- _Supplied information_
• • • • •

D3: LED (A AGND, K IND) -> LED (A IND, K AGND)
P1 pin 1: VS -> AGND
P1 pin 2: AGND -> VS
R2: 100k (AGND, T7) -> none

• • • • •

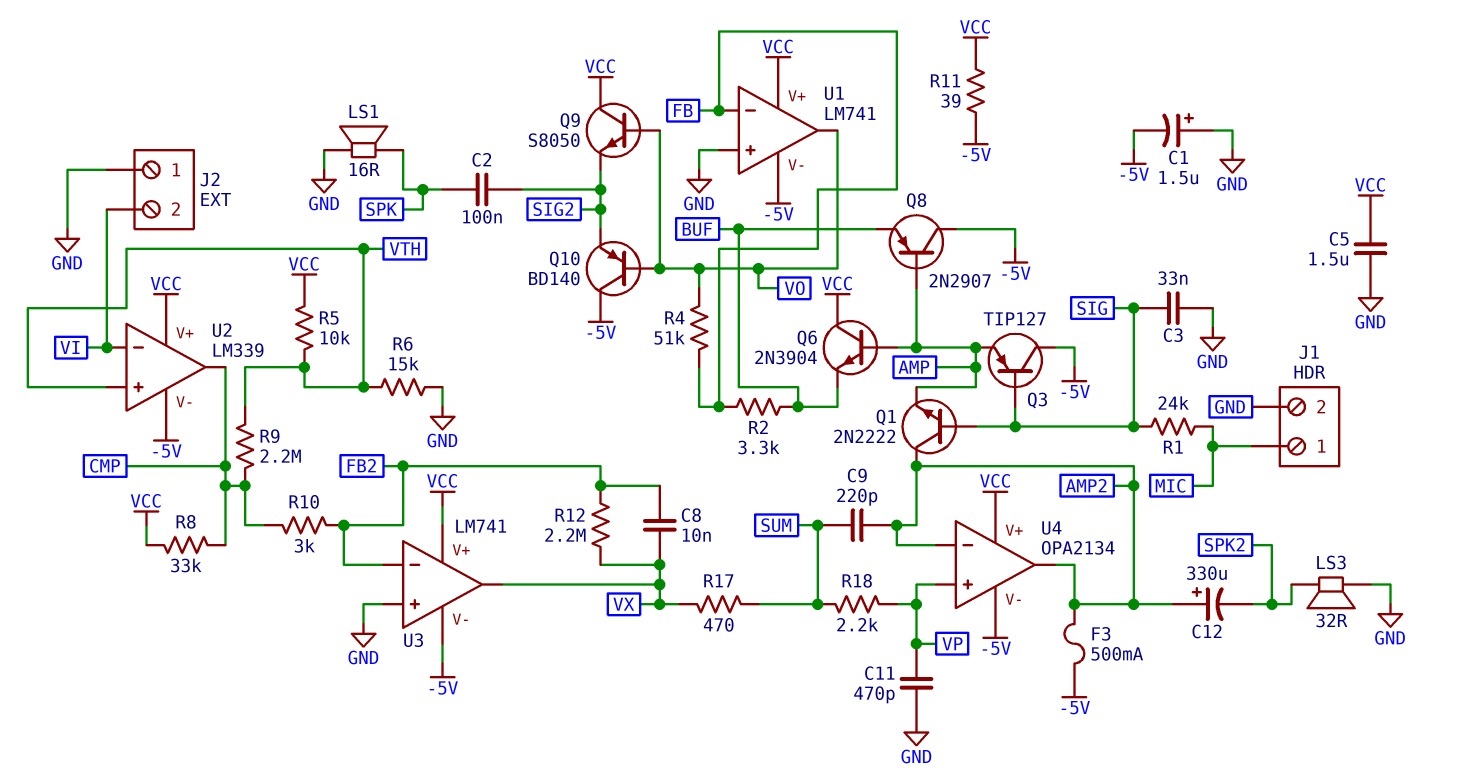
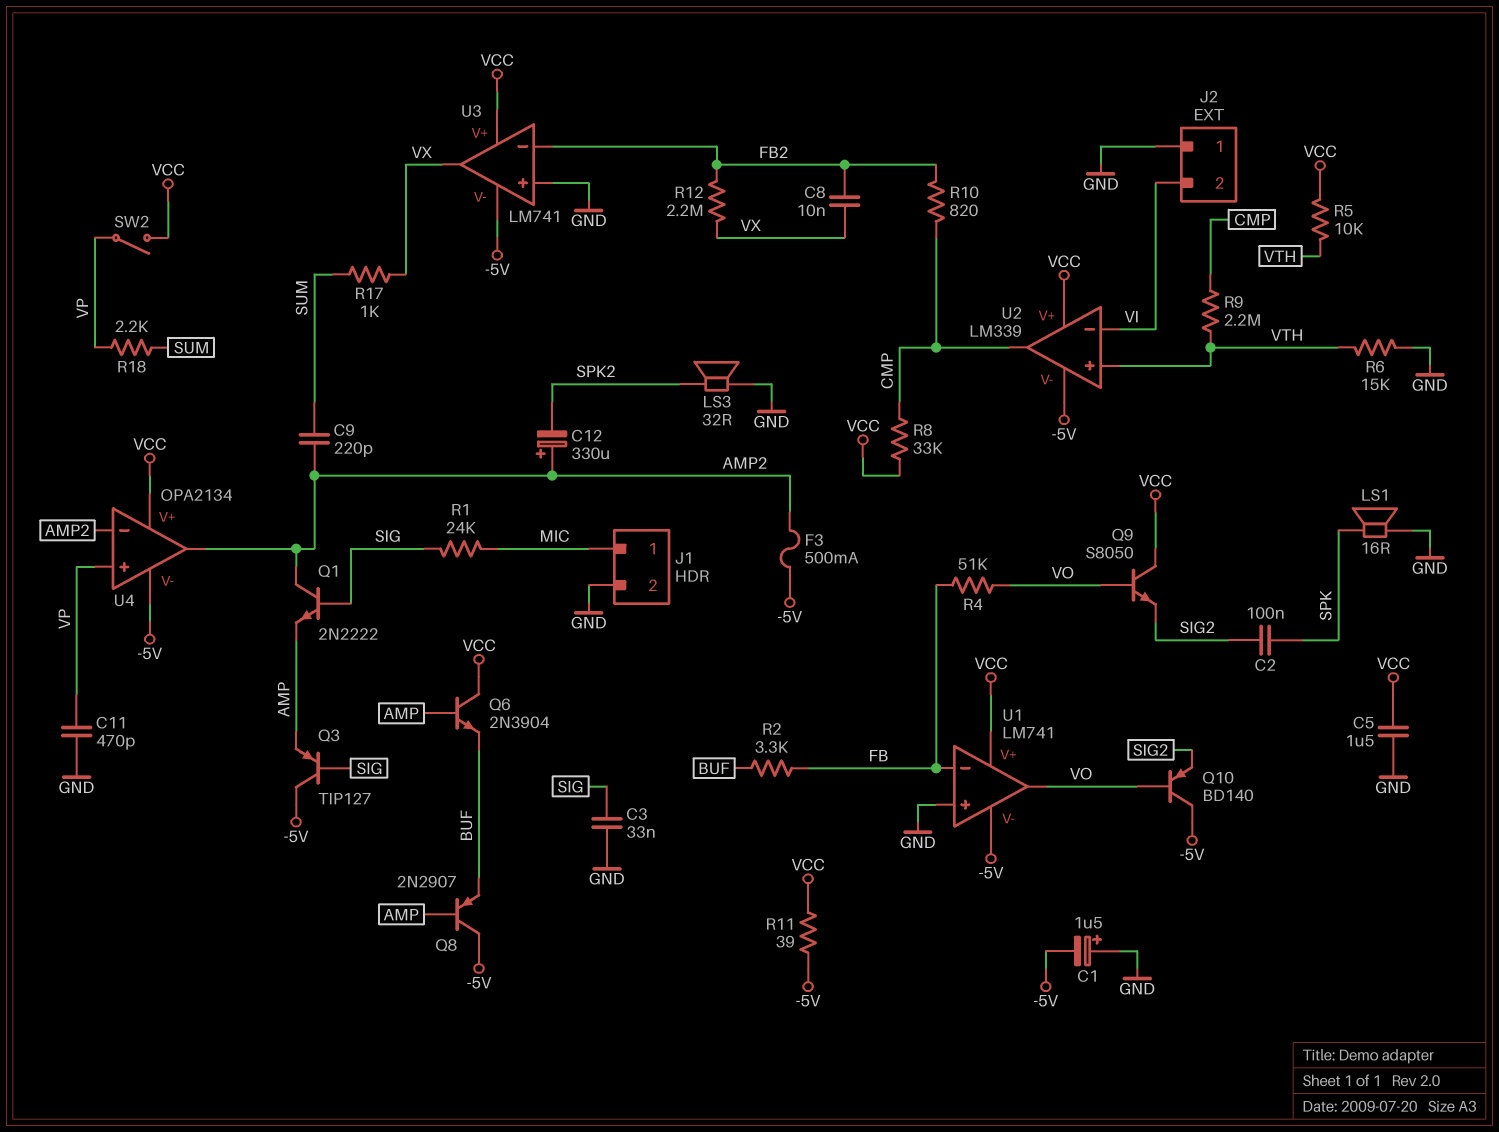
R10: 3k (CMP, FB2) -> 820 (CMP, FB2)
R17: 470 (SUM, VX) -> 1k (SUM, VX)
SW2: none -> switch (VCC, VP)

• • • • •

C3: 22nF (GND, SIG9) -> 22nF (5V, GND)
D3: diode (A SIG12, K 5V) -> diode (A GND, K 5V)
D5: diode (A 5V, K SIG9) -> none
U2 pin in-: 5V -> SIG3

• • • • •

- _What you should do_
What you give back must be the stretch above, starting at the line with "D3: LED (A AGND, K" and ending at the line with "R2: 100k (AGND, T7) -> none", copied exactly.

- _Task answer_
D3: LED (A AGND, K IND) -> LED (A IND, K AGND)
P1 pin 1: VS -> AGND
P1 pin 2: AGND -> VS
R2: 100k (AGND, T7) -> none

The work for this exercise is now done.